Source records Block Start

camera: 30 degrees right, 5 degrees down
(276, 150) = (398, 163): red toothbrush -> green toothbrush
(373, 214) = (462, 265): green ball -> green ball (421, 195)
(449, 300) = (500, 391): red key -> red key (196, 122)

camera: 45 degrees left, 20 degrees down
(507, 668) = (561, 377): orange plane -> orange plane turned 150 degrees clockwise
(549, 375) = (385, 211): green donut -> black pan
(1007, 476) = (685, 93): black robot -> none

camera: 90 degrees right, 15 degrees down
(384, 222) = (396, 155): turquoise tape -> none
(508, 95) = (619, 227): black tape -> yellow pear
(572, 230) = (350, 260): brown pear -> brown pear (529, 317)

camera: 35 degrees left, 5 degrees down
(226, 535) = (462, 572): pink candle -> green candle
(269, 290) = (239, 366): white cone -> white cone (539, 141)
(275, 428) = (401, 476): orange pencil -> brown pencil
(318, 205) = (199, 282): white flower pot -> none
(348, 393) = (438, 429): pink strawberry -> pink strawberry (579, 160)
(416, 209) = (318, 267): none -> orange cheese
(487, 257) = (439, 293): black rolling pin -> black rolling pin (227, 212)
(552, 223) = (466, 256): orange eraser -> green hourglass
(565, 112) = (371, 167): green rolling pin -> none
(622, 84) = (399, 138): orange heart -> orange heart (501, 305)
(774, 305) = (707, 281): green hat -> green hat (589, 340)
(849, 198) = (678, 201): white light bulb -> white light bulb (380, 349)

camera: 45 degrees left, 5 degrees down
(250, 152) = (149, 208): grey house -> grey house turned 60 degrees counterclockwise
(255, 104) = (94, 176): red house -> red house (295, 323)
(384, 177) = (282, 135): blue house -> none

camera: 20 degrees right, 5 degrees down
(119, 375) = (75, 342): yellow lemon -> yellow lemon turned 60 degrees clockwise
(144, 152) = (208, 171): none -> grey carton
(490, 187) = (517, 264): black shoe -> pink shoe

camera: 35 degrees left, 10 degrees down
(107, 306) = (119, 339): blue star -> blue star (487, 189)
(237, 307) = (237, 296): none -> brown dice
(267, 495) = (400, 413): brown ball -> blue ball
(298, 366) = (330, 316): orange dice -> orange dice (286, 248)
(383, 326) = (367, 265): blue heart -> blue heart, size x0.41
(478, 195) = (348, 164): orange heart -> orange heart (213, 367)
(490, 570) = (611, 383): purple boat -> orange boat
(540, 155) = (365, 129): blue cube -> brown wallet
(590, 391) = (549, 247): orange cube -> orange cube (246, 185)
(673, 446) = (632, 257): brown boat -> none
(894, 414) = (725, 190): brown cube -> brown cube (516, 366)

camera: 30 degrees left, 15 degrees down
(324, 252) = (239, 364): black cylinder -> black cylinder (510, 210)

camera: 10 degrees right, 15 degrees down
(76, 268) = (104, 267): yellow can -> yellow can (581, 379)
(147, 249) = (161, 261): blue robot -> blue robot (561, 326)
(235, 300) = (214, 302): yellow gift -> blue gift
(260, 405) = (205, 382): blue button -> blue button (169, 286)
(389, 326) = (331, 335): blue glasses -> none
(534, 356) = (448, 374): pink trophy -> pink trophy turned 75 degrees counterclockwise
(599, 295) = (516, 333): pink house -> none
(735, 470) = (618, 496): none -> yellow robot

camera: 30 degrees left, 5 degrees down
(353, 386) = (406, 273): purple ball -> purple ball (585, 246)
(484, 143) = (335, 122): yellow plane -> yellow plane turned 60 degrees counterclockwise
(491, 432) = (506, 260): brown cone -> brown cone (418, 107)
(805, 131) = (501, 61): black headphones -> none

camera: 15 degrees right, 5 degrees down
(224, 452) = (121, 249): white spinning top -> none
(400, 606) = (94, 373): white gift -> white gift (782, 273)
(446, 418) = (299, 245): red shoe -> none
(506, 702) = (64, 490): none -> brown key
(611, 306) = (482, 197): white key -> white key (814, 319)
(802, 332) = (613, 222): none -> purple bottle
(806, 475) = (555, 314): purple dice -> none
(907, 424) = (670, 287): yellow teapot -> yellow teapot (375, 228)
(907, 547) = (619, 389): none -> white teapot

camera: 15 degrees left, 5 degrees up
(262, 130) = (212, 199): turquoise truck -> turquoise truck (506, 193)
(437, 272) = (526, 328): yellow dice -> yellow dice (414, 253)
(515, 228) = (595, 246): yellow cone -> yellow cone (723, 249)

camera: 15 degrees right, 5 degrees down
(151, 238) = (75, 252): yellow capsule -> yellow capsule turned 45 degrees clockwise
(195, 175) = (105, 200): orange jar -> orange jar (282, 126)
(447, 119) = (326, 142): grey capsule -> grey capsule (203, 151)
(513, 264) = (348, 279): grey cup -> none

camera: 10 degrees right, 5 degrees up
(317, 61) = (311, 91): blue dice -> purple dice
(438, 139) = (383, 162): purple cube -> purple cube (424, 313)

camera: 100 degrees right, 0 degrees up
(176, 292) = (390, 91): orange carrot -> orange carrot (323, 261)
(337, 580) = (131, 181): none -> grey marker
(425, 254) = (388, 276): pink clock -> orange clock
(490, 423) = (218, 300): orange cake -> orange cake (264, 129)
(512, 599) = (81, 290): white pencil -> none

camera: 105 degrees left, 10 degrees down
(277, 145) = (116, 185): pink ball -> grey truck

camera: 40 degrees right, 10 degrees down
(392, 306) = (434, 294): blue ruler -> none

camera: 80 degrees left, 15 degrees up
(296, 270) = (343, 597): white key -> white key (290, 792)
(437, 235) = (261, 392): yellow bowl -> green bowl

Source records Block End

- **To do**: Copy out the data shown above without altering anything.

- **Solved problem**:
camera: 30 degrees right, 5 degrees down
(276, 150) = (398, 163): red toothbrush -> green toothbrush
(373, 214) = (462, 265): green ball -> green ball (421, 195)
(449, 300) = (500, 391): red key -> red key (196, 122)

camera: 45 degrees left, 20 degrees down
(507, 668) = (561, 377): orange plane -> orange plane turned 150 degrees clockwise
(549, 375) = (385, 211): green donut -> black pan
(1007, 476) = (685, 93): black robot -> none

camera: 90 degrees right, 15 degrees down
(384, 222) = (396, 155): turquoise tape -> none
(508, 95) = (619, 227): black tape -> yellow pear
(572, 230) = (350, 260): brown pear -> brown pear (529, 317)

camera: 35 degrees left, 5 degrees down
(226, 535) = (462, 572): pink candle -> green candle
(269, 290) = (239, 366): white cone -> white cone (539, 141)
(275, 428) = (401, 476): orange pencil -> brown pencil
(318, 205) = (199, 282): white flower pot -> none
(348, 393) = (438, 429): pink strawberry -> pink strawberry (579, 160)
(416, 209) = (318, 267): none -> orange cheese
(487, 257) = (439, 293): black rolling pin -> black rolling pin (227, 212)
(552, 223) = (466, 256): orange eraser -> green hourglass
(565, 112) = (371, 167): green rolling pin -> none
(622, 84) = (399, 138): orange heart -> orange heart (501, 305)
(774, 305) = (707, 281): green hat -> green hat (589, 340)
(849, 198) = (678, 201): white light bulb -> white light bulb (380, 349)

camera: 45 degrees left, 5 degrees down
(250, 152) = (149, 208): grey house -> grey house turned 60 degrees counterclockwise
(255, 104) = (94, 176): red house -> red house (295, 323)
(384, 177) = (282, 135): blue house -> none

camera: 20 degrees right, 5 degrees down
(119, 375) = (75, 342): yellow lemon -> yellow lemon turned 60 degrees clockwise
(144, 152) = (208, 171): none -> grey carton
(490, 187) = (517, 264): black shoe -> pink shoe

camera: 35 degrees left, 10 degrees down
(107, 306) = (119, 339): blue star -> blue star (487, 189)
(237, 307) = (237, 296): none -> brown dice
(267, 495) = (400, 413): brown ball -> blue ball
(298, 366) = (330, 316): orange dice -> orange dice (286, 248)
(383, 326) = (367, 265): blue heart -> blue heart, size x0.41
(478, 195) = (348, 164): orange heart -> orange heart (213, 367)
(490, 570) = (611, 383): purple boat -> orange boat
(540, 155) = (365, 129): blue cube -> brown wallet
(590, 391) = (549, 247): orange cube -> orange cube (246, 185)
(673, 446) = (632, 257): brown boat -> none
(894, 414) = (725, 190): brown cube -> brown cube (516, 366)

camera: 30 degrees left, 15 degrees down
(324, 252) = (239, 364): black cylinder -> black cylinder (510, 210)

camera: 10 degrees right, 15 degrees down
(76, 268) = (104, 267): yellow can -> yellow can (581, 379)
(147, 249) = (161, 261): blue robot -> blue robot (561, 326)
(235, 300) = (214, 302): yellow gift -> blue gift
(260, 405) = (205, 382): blue button -> blue button (169, 286)
(389, 326) = (331, 335): blue glasses -> none
(534, 356) = (448, 374): pink trophy -> pink trophy turned 75 degrees counterclockwise
(599, 295) = (516, 333): pink house -> none
(735, 470) = (618, 496): none -> yellow robot

camera: 30 degrees left, 5 degrees down
(353, 386) = (406, 273): purple ball -> purple ball (585, 246)
(484, 143) = (335, 122): yellow plane -> yellow plane turned 60 degrees counterclockwise
(491, 432) = (506, 260): brown cone -> brown cone (418, 107)
(805, 131) = (501, 61): black headphones -> none

camera: 15 degrees right, 5 degrees down
(224, 452) = (121, 249): white spinning top -> none
(400, 606) = (94, 373): white gift -> white gift (782, 273)
(446, 418) = (299, 245): red shoe -> none
(506, 702) = (64, 490): none -> brown key
(611, 306) = (482, 197): white key -> white key (814, 319)
(802, 332) = (613, 222): none -> purple bottle
(806, 475) = (555, 314): purple dice -> none
(907, 424) = (670, 287): yellow teapot -> yellow teapot (375, 228)
(907, 547) = (619, 389): none -> white teapot

camera: 15 degrees left, 5 degrees up
(262, 130) = (212, 199): turquoise truck -> turquoise truck (506, 193)
(437, 272) = (526, 328): yellow dice -> yellow dice (414, 253)
(515, 228) = (595, 246): yellow cone -> yellow cone (723, 249)

camera: 15 degrees right, 5 degrees down
(151, 238) = (75, 252): yellow capsule -> yellow capsule turned 45 degrees clockwise
(195, 175) = (105, 200): orange jar -> orange jar (282, 126)
(447, 119) = (326, 142): grey capsule -> grey capsule (203, 151)
(513, 264) = (348, 279): grey cup -> none

camera: 10 degrees right, 5 degrees up
(317, 61) = (311, 91): blue dice -> purple dice
(438, 139) = (383, 162): purple cube -> purple cube (424, 313)

camera: 100 degrees right, 0 degrees up
(176, 292) = (390, 91): orange carrot -> orange carrot (323, 261)
(337, 580) = (131, 181): none -> grey marker
(425, 254) = (388, 276): pink clock -> orange clock
(490, 423) = (218, 300): orange cake -> orange cake (264, 129)
(512, 599) = (81, 290): white pencil -> none

camera: 105 degrees left, 10 degrees down
(277, 145) = (116, 185): pink ball -> grey truck

camera: 40 degrees right, 10 degrees down
(392, 306) = (434, 294): blue ruler -> none

camera: 80 degrees left, 15 degrees up
(296, 270) = (343, 597): white key -> white key (290, 792)
(437, 235) = (261, 392): yellow bowl -> green bowl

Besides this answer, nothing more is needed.